Source data.
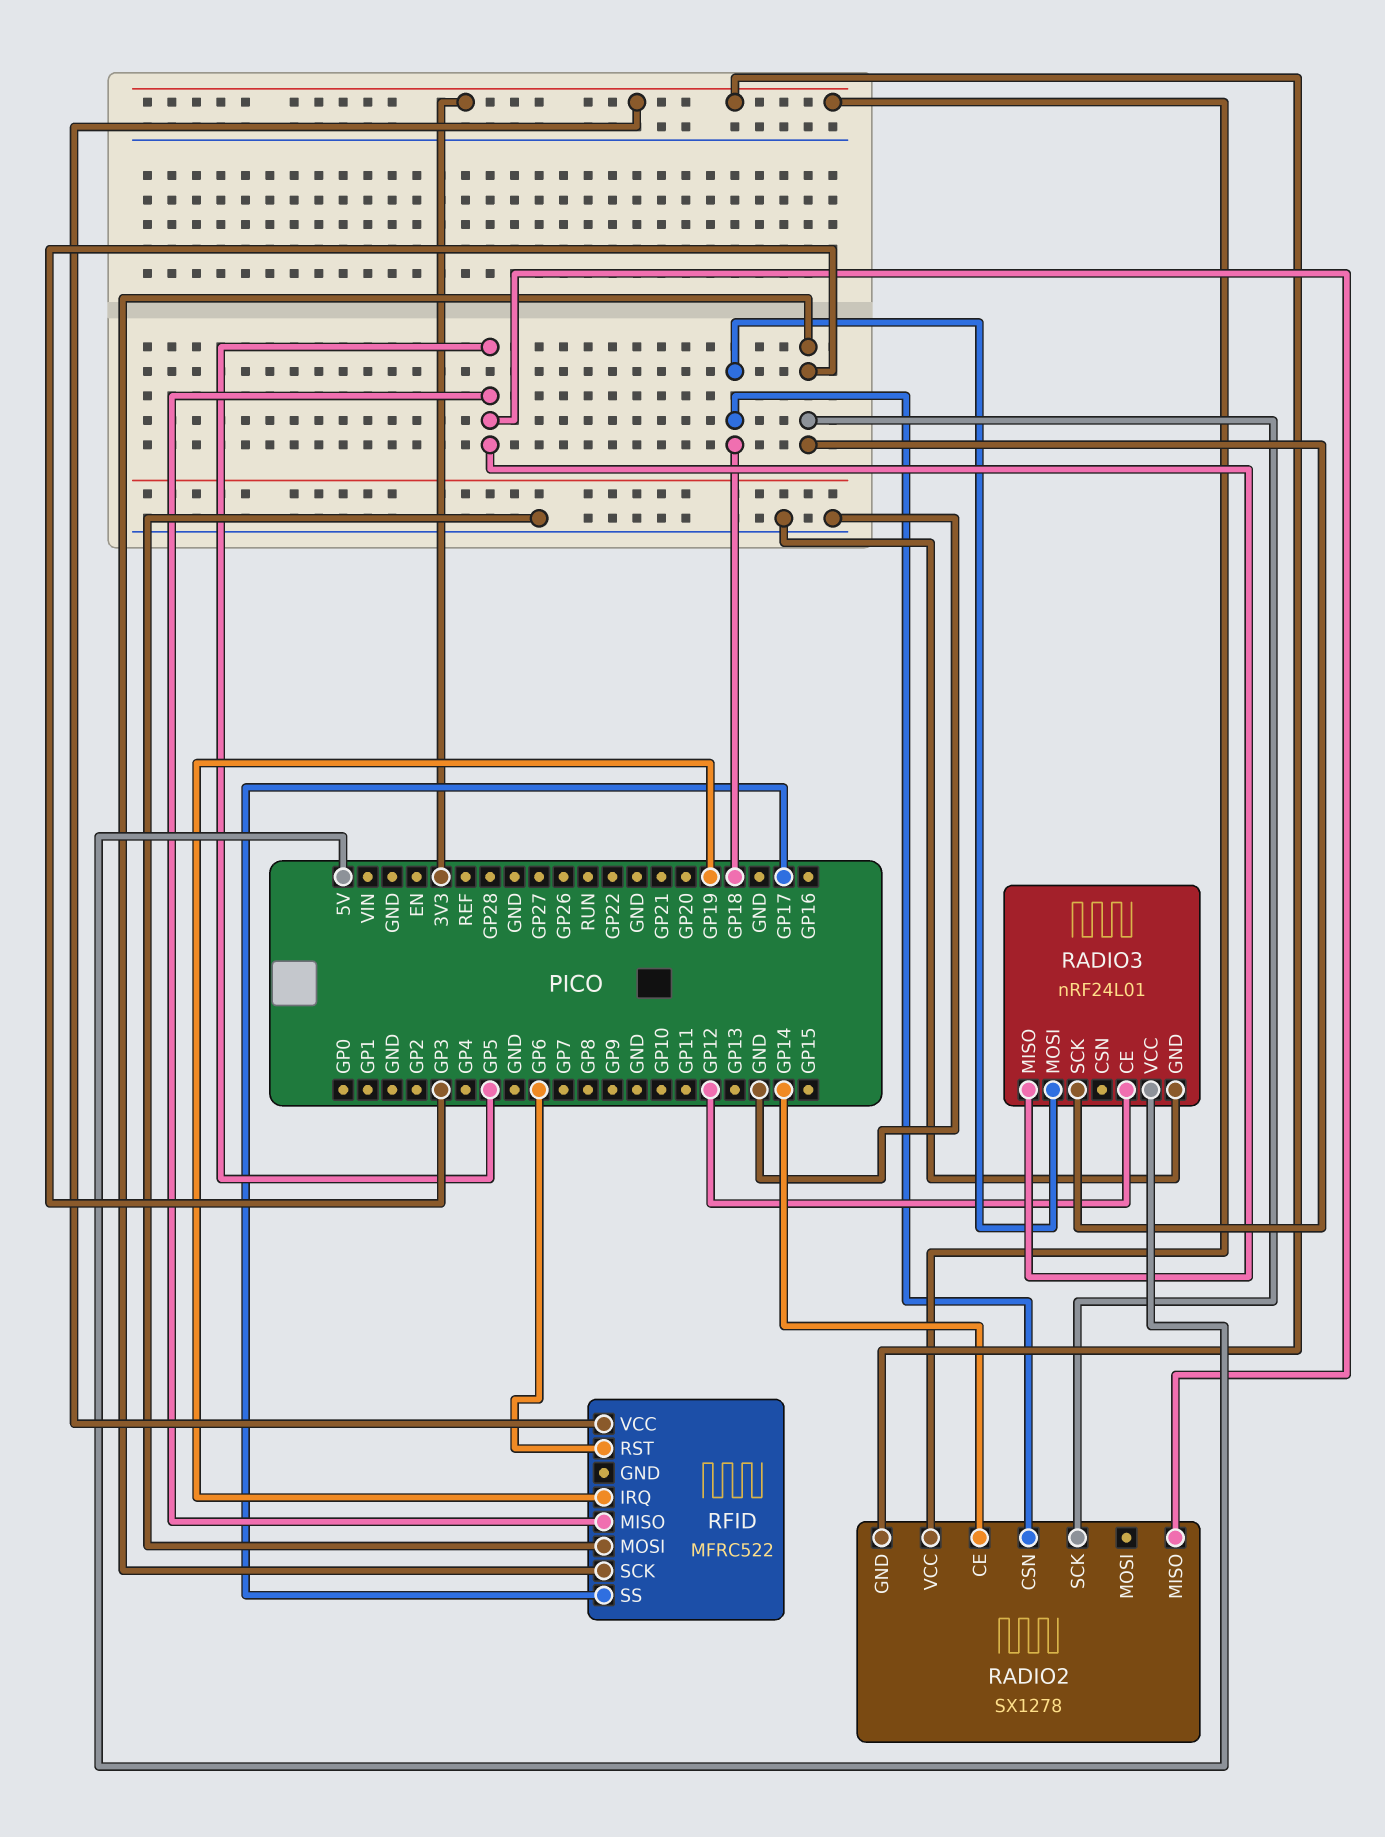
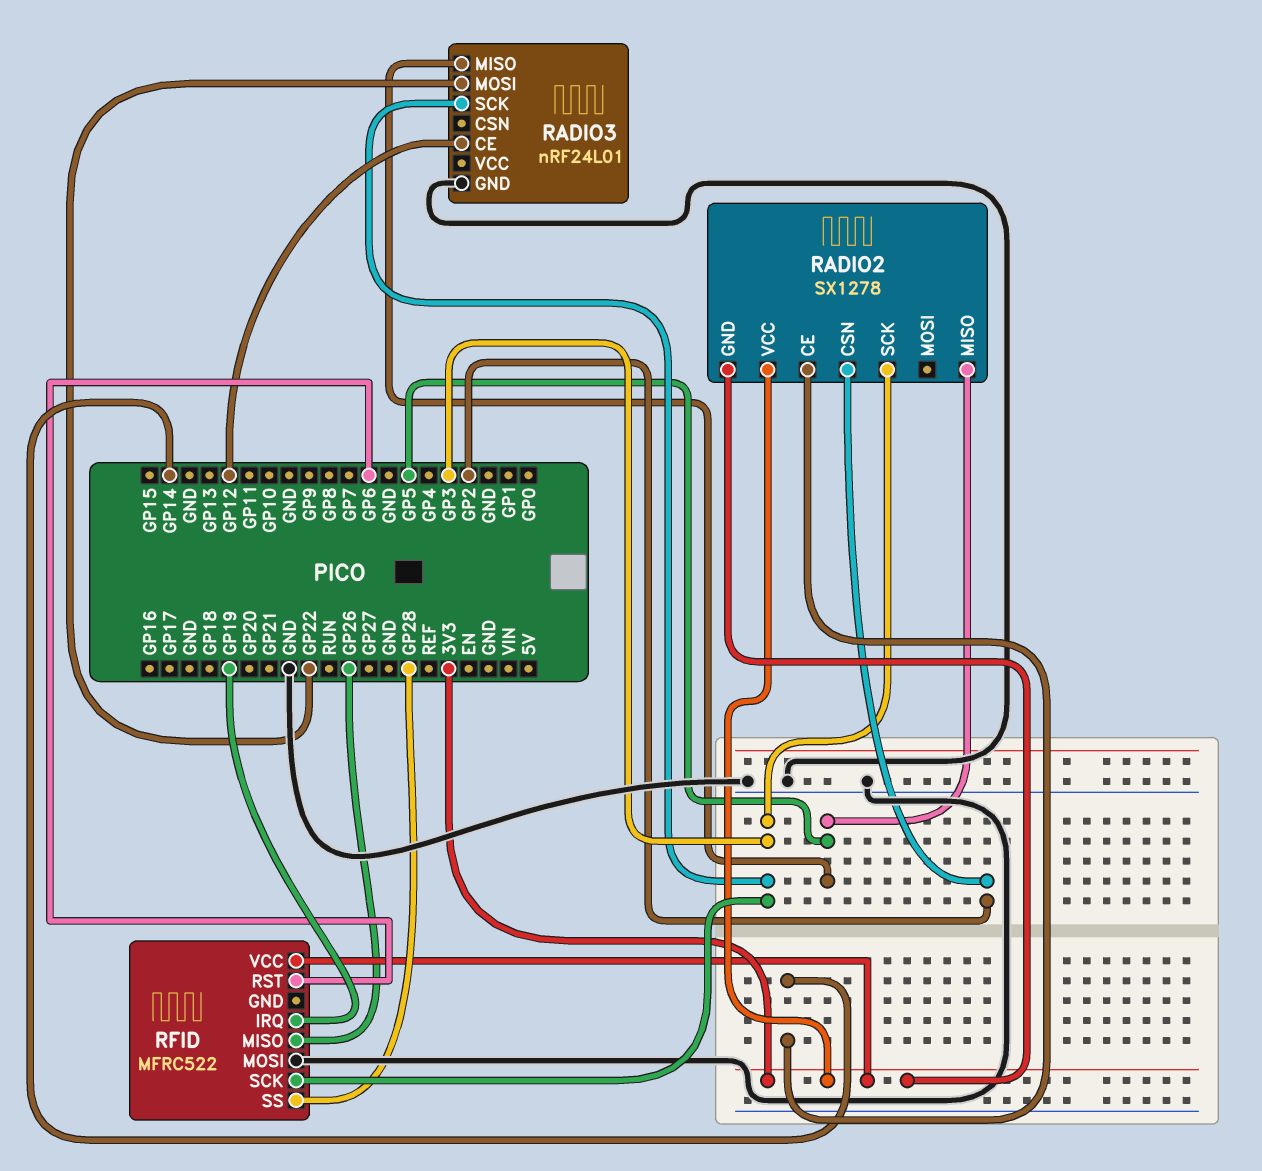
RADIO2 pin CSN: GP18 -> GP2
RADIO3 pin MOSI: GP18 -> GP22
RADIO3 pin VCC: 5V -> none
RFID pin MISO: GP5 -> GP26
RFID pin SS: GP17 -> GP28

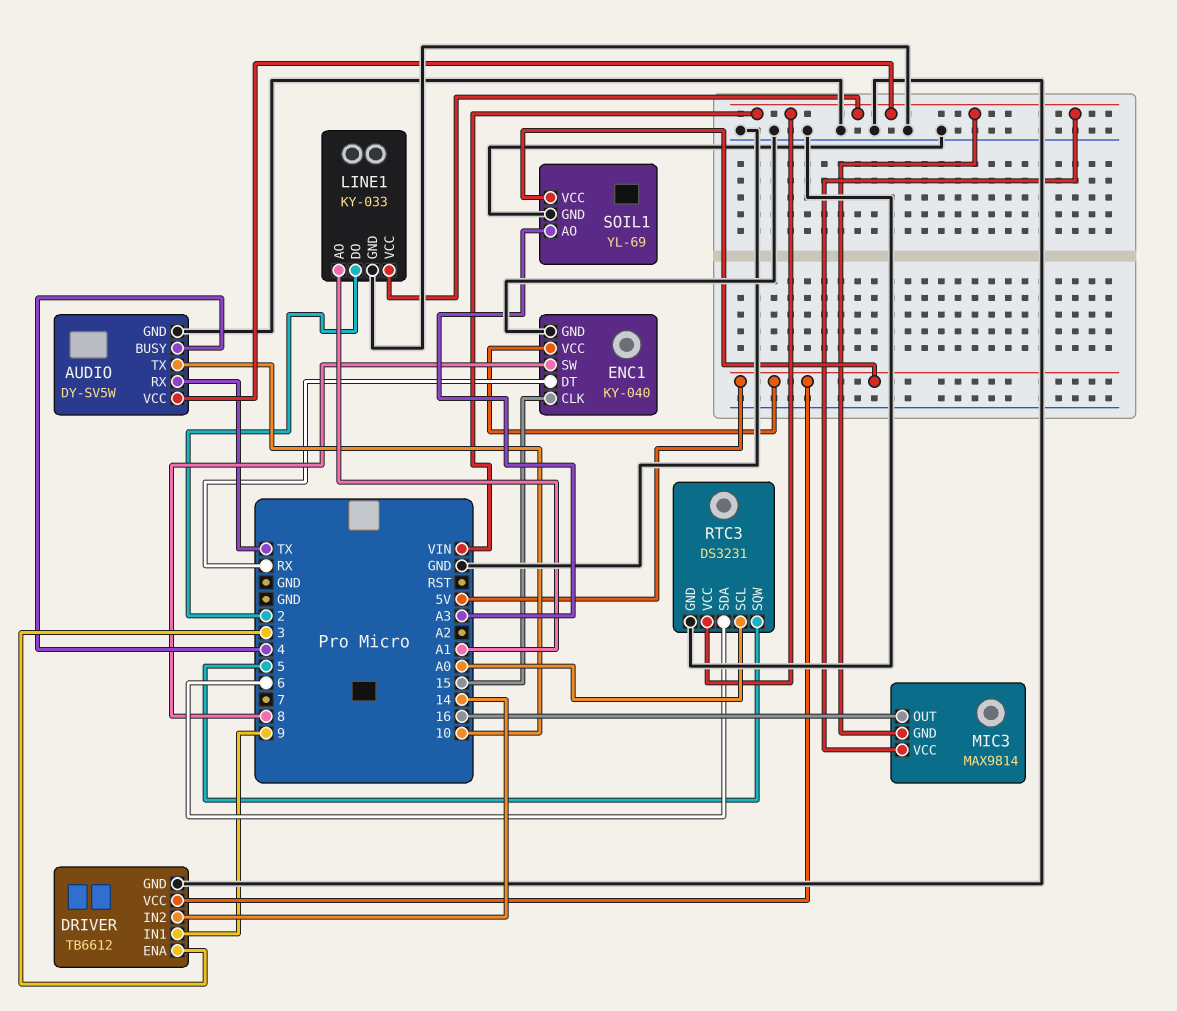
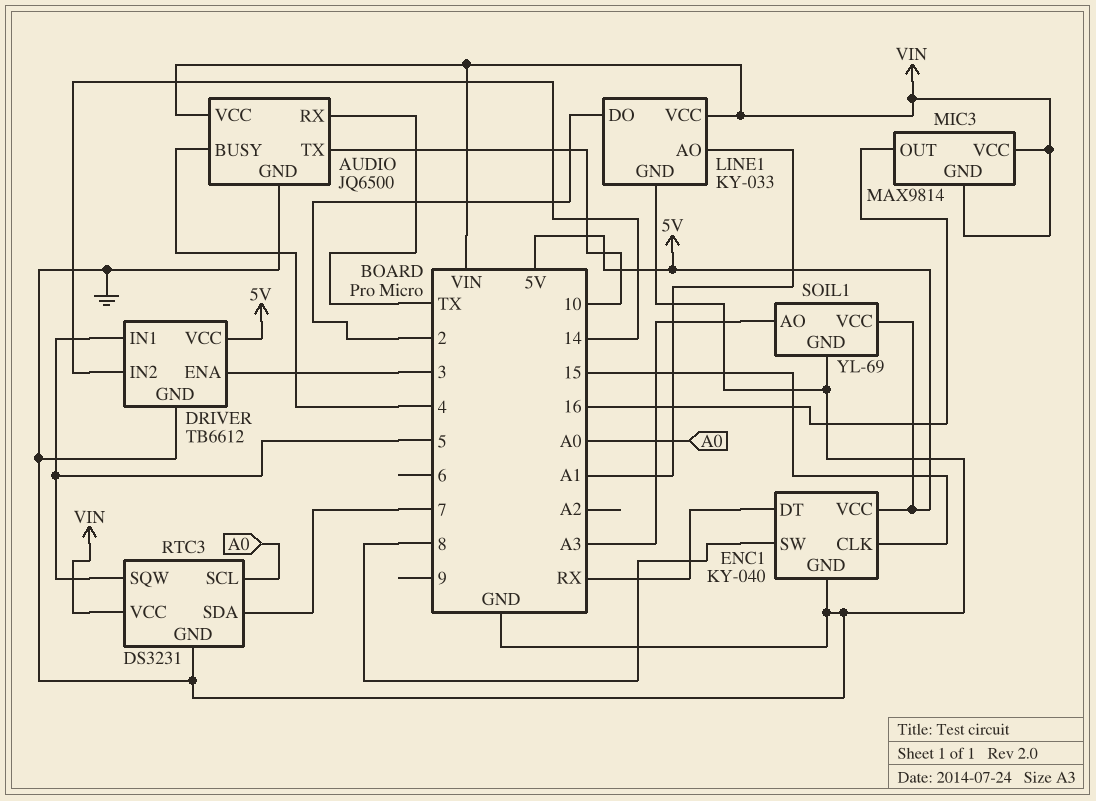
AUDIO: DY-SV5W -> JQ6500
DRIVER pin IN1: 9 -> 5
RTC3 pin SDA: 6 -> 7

Exercise aim. No picture is to be included when the lines from the one containing "RADIO3 pin MOSI: GP18 -> GP22" through the end of the material above are output exactly; nothing else is written.

Response to the exercise.
RADIO3 pin MOSI: GP18 -> GP22
RADIO3 pin VCC: 5V -> none
RFID pin MISO: GP5 -> GP26
RFID pin SS: GP17 -> GP28

AUDIO: DY-SV5W -> JQ6500
DRIVER pin IN1: 9 -> 5
RTC3 pin SDA: 6 -> 7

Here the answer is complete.